:: ASSIGNMENT ::
Only the lines that include "pink" should be copied from the data below.

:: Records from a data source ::

Start of Block

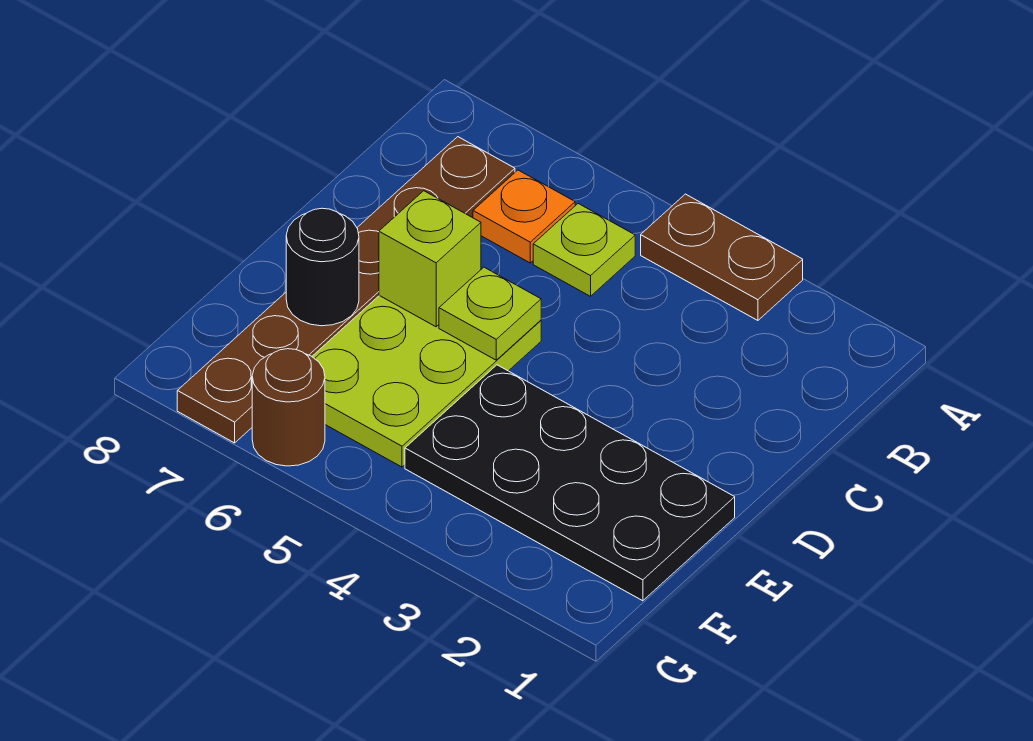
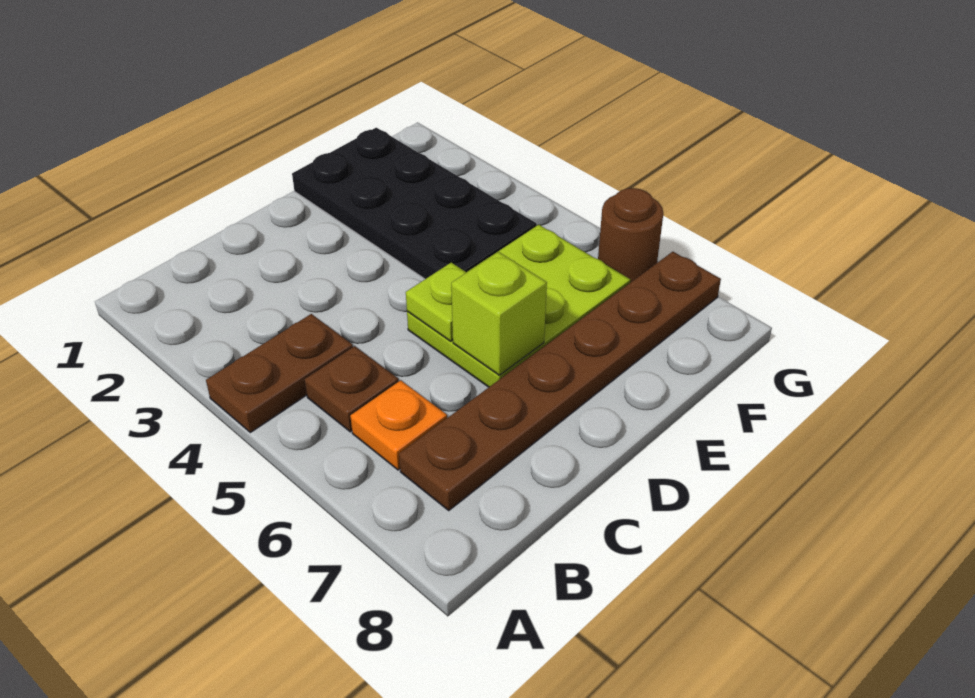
brown plate A3:A4 level 1 -> brown plate A4:B4 level 1
lime plate B5 level 1 -> brown plate B5 level 1
black round brick E7 level 2 -> none

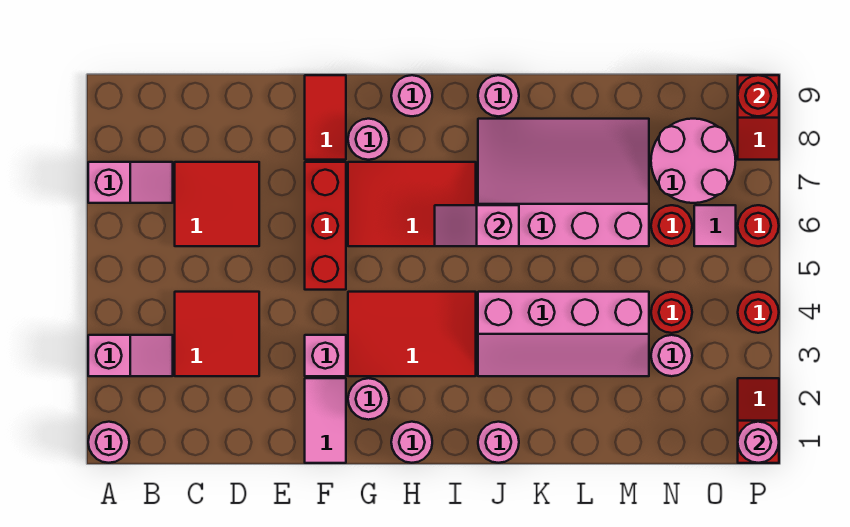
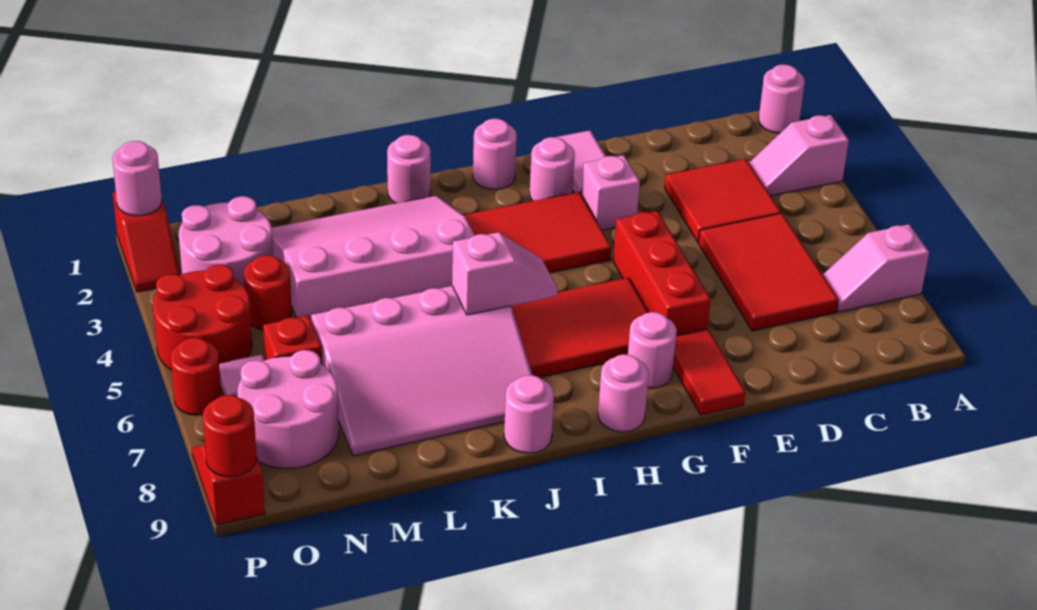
red tile C6:D7 level 1 -> red tile C5:D7 level 1
pink slope J3:M4 level 1 top 4 -> pink slope J2:M4 level 1 top 4
pink round brick N3 level 1 -> pink round brick N2:O3 level 1
red round brick N6 level 1 -> red brick N6 level 1
red round brick P4 level 1 -> red round brick O4:P5 level 1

End of Block

:: ANSWER FOR THIS EXERCISE ::
pink slope J3:M4 level 1 top 4 -> pink slope J2:M4 level 1 top 4
pink round brick N3 level 1 -> pink round brick N2:O3 level 1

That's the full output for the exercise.